# start of PROVIDED RECORDS

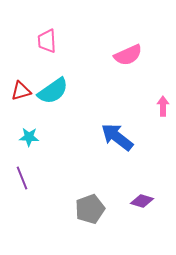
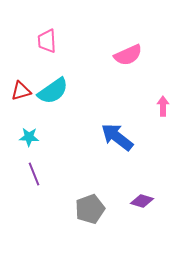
purple line: moved 12 px right, 4 px up
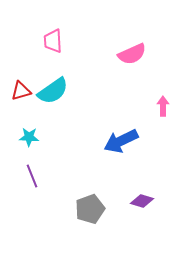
pink trapezoid: moved 6 px right
pink semicircle: moved 4 px right, 1 px up
blue arrow: moved 4 px right, 4 px down; rotated 64 degrees counterclockwise
purple line: moved 2 px left, 2 px down
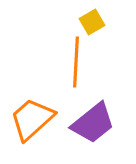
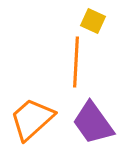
yellow square: moved 1 px right, 1 px up; rotated 35 degrees counterclockwise
purple trapezoid: rotated 93 degrees clockwise
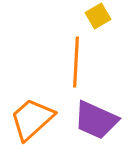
yellow square: moved 5 px right, 5 px up; rotated 35 degrees clockwise
purple trapezoid: moved 3 px right, 3 px up; rotated 30 degrees counterclockwise
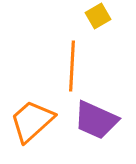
orange line: moved 4 px left, 4 px down
orange trapezoid: moved 2 px down
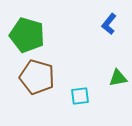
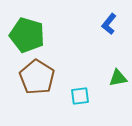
brown pentagon: rotated 16 degrees clockwise
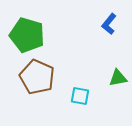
brown pentagon: rotated 8 degrees counterclockwise
cyan square: rotated 18 degrees clockwise
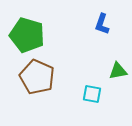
blue L-shape: moved 7 px left; rotated 20 degrees counterclockwise
green triangle: moved 7 px up
cyan square: moved 12 px right, 2 px up
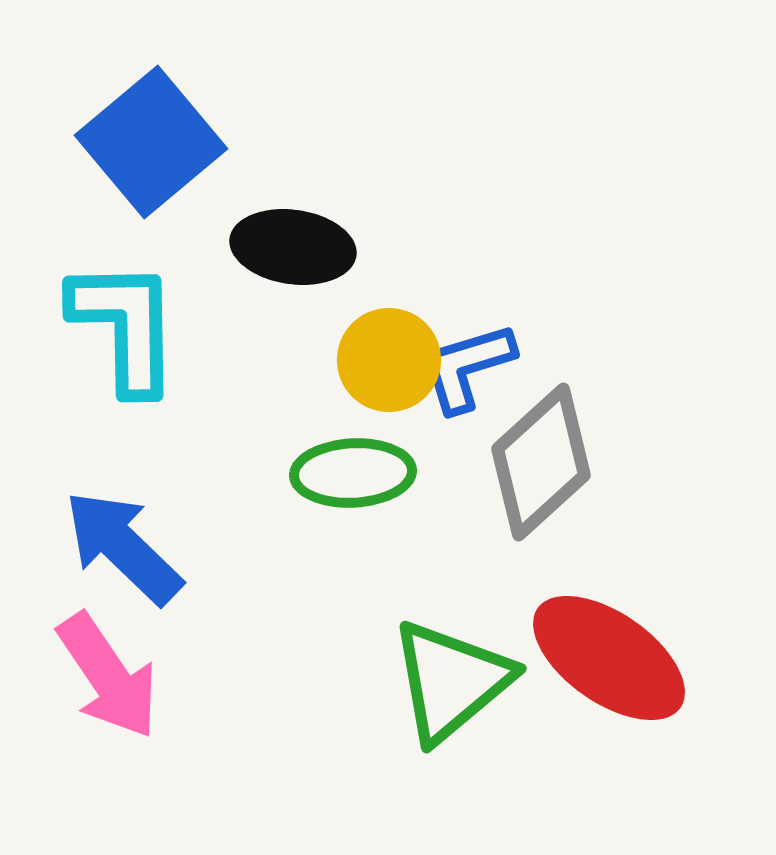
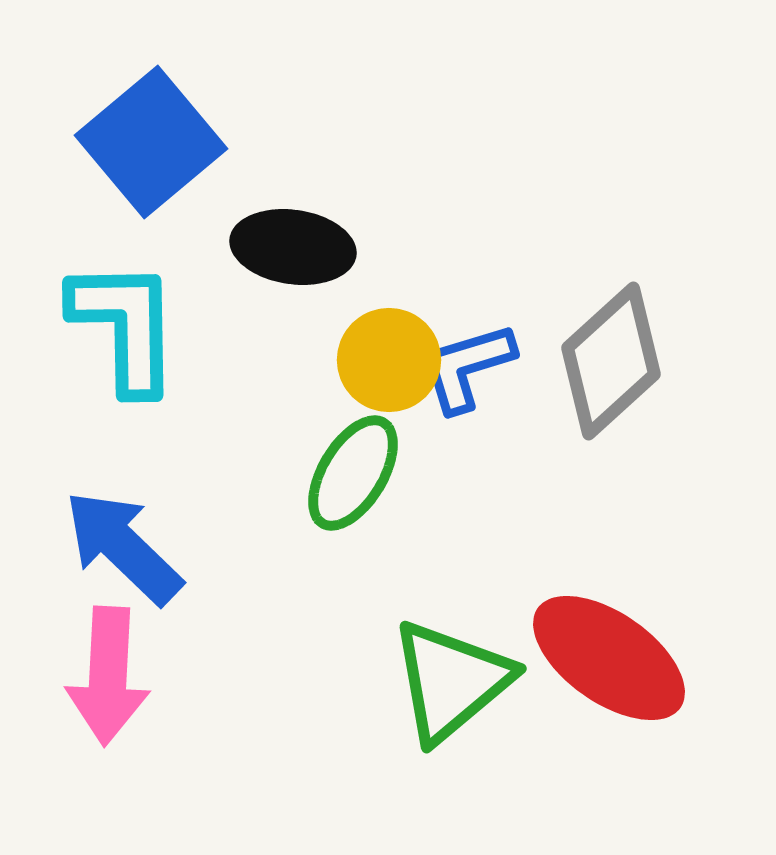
gray diamond: moved 70 px right, 101 px up
green ellipse: rotated 56 degrees counterclockwise
pink arrow: rotated 37 degrees clockwise
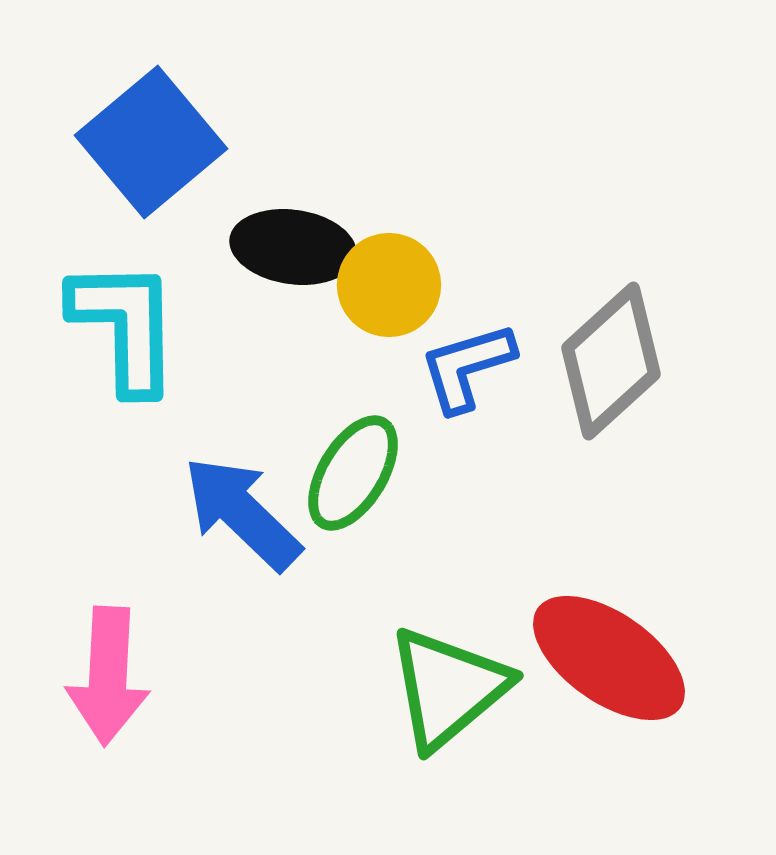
yellow circle: moved 75 px up
blue arrow: moved 119 px right, 34 px up
green triangle: moved 3 px left, 7 px down
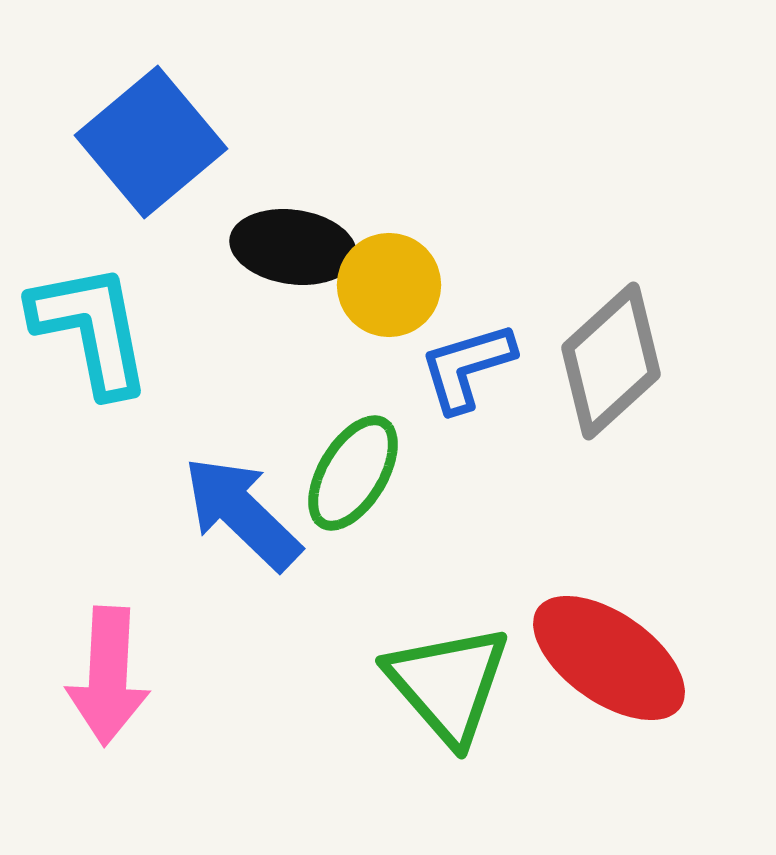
cyan L-shape: moved 34 px left, 3 px down; rotated 10 degrees counterclockwise
green triangle: moved 4 px up; rotated 31 degrees counterclockwise
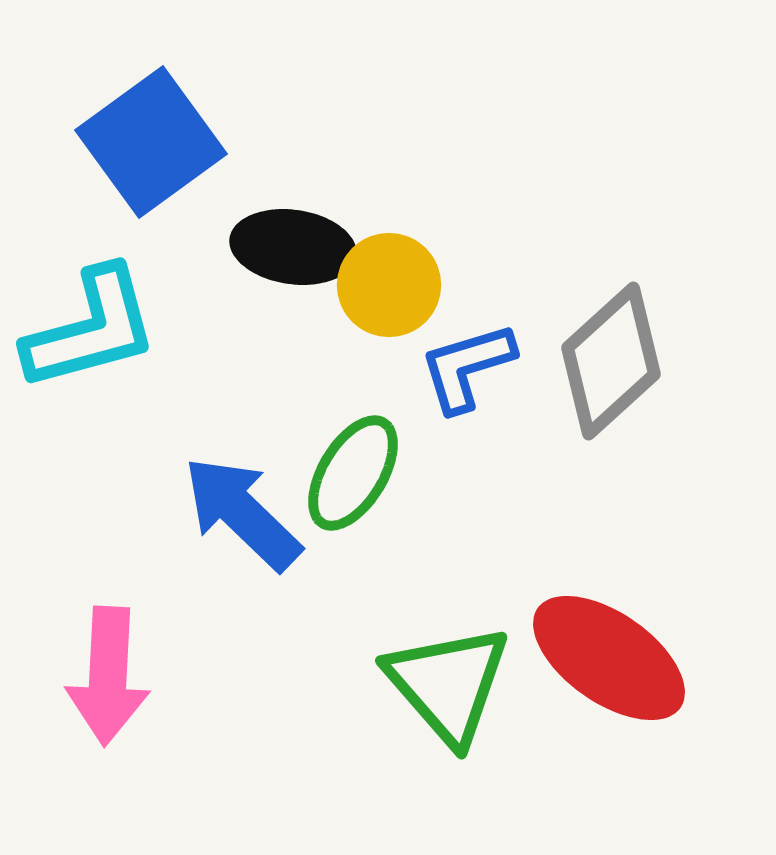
blue square: rotated 4 degrees clockwise
cyan L-shape: rotated 86 degrees clockwise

# end of PROVIDED RECORDS

> YOUR INSTRUCTIONS
Please pull every text line from the entries above and copy each one unchanged, leaving out the pictures.

> WRITTEN ANSWER
purple line: moved 12 px right, 4 px up
pink trapezoid: moved 6 px right
pink semicircle: moved 4 px right, 1 px up
blue arrow: moved 4 px right, 4 px down; rotated 64 degrees counterclockwise
purple line: moved 2 px left, 2 px down
yellow square: moved 1 px right, 1 px up; rotated 35 degrees counterclockwise
purple trapezoid: rotated 93 degrees clockwise
yellow square: moved 5 px right, 5 px up; rotated 35 degrees clockwise
purple trapezoid: moved 3 px right, 3 px up; rotated 30 degrees counterclockwise
orange line: moved 4 px left, 4 px down
orange trapezoid: moved 2 px down
brown pentagon: rotated 16 degrees clockwise
brown pentagon: rotated 8 degrees counterclockwise
cyan square: rotated 18 degrees clockwise
blue L-shape: moved 7 px left; rotated 20 degrees counterclockwise
green triangle: moved 7 px up
cyan square: moved 12 px right, 2 px up
gray diamond: moved 70 px right, 101 px up
green ellipse: rotated 56 degrees counterclockwise
pink arrow: rotated 37 degrees clockwise
yellow circle: moved 75 px up
blue arrow: moved 119 px right, 34 px up
green triangle: moved 3 px left, 7 px down
cyan L-shape: moved 34 px left, 3 px down; rotated 10 degrees counterclockwise
green triangle: moved 4 px up; rotated 31 degrees counterclockwise
blue square: rotated 4 degrees clockwise
cyan L-shape: rotated 86 degrees clockwise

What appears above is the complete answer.